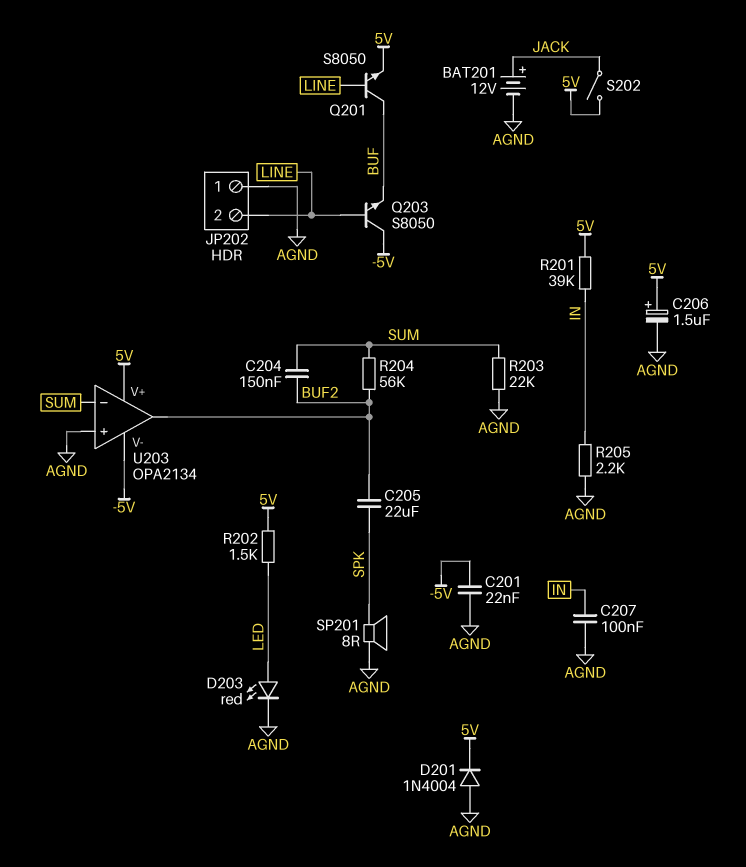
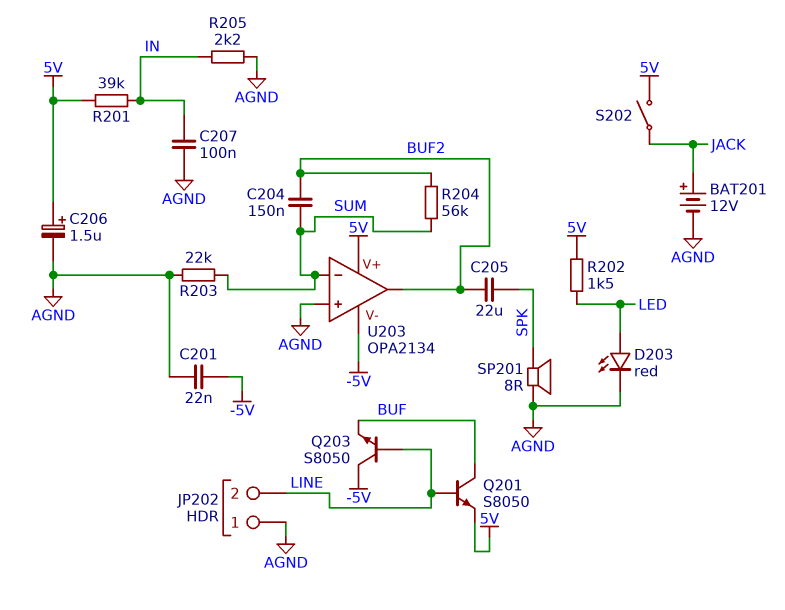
D201: diode 1N4004 (A AGND, K 5V) -> none

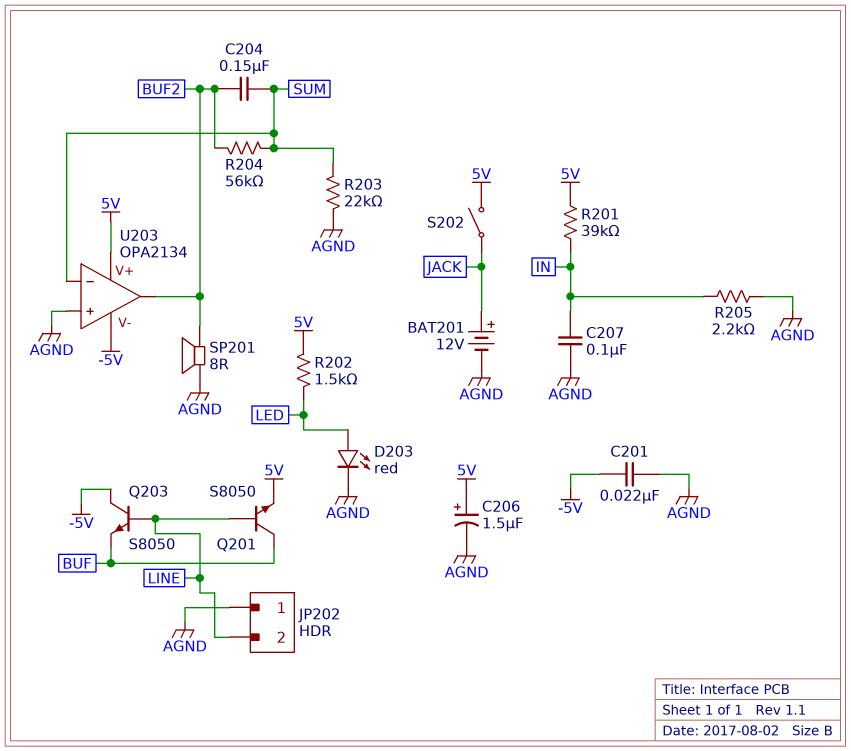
C205: 22uF (BUF2, SPK) -> none
SP201: speaker 8R (AGND, SPK) -> speaker 8R (AGND, BUF2)

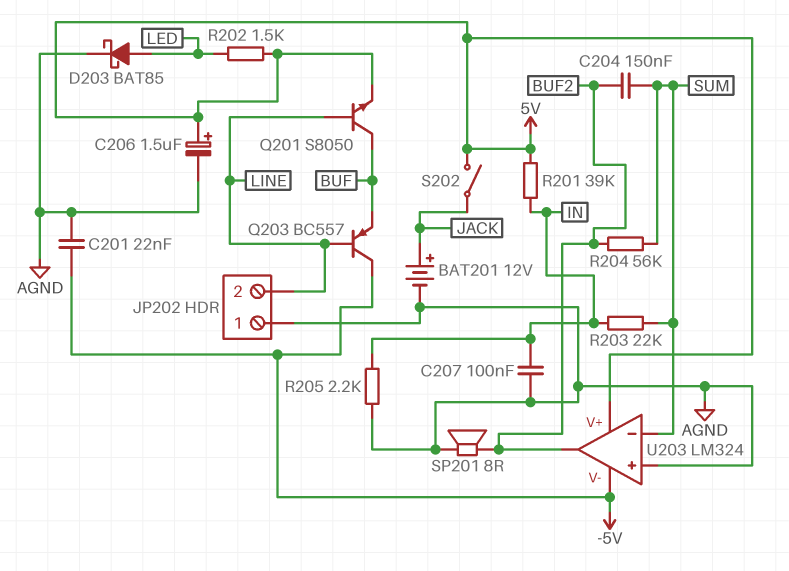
D203: LED red (A LED, K AGND) -> schottky BAT85 (A LED, K AGND)
Q203: NPN S8050 (B LINE, C -5V, E BUF) -> PNP BC557 (B LINE, C -5V, E BUF)
R203: 22k (AGND, SUM) -> 22k (IN, SUM)
U203: OPA2134 -> LM324

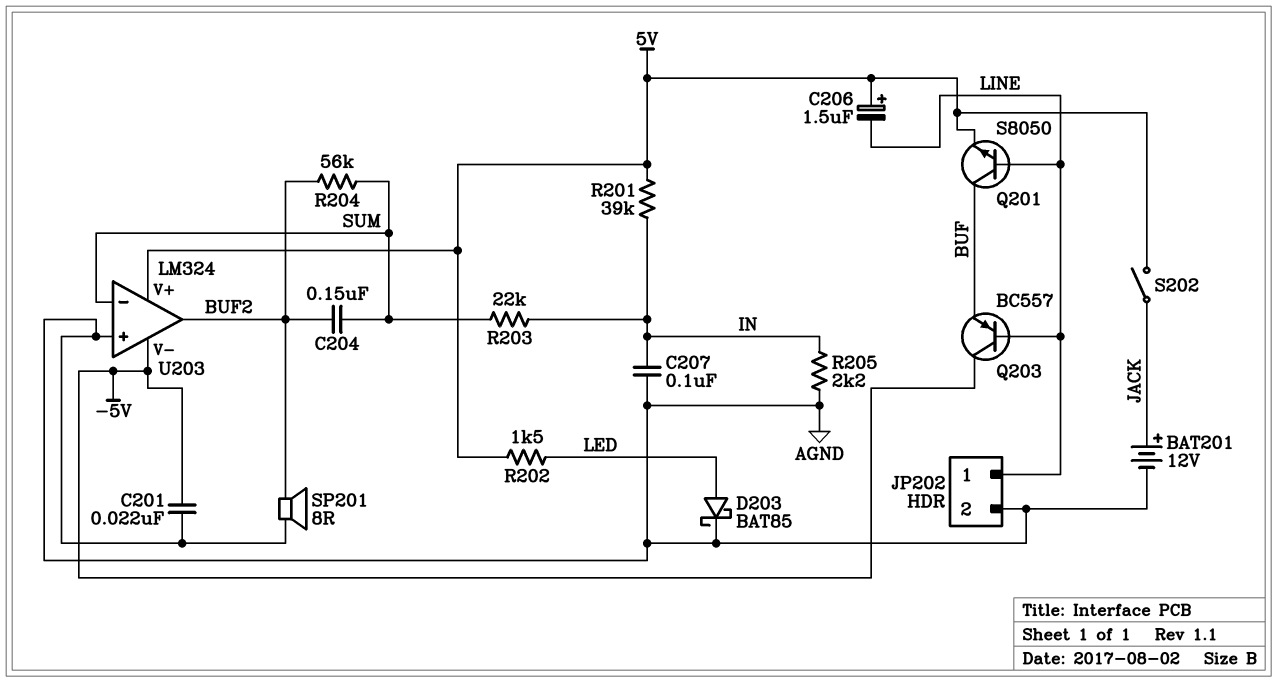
C206: 1.5uF (plus 5V, minus AGND) -> 1.5uF (plus 5V, minus LINE)
JP202 pin 1: AGND -> LINE
JP202 pin 2: LINE -> AGND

• REQUIRED WORK
Reproduce word for word the lines from the line with "R203: 22k (AGND, SUM) -> 22k (IN, SUM)" to the end of the entries above, both included, but leave the pictures out.

• SOLUTION FOR THIS PROBLEM
R203: 22k (AGND, SUM) -> 22k (IN, SUM)
U203: OPA2134 -> LM324

C206: 1.5uF (plus 5V, minus AGND) -> 1.5uF (plus 5V, minus LINE)
JP202 pin 1: AGND -> LINE
JP202 pin 2: LINE -> AGND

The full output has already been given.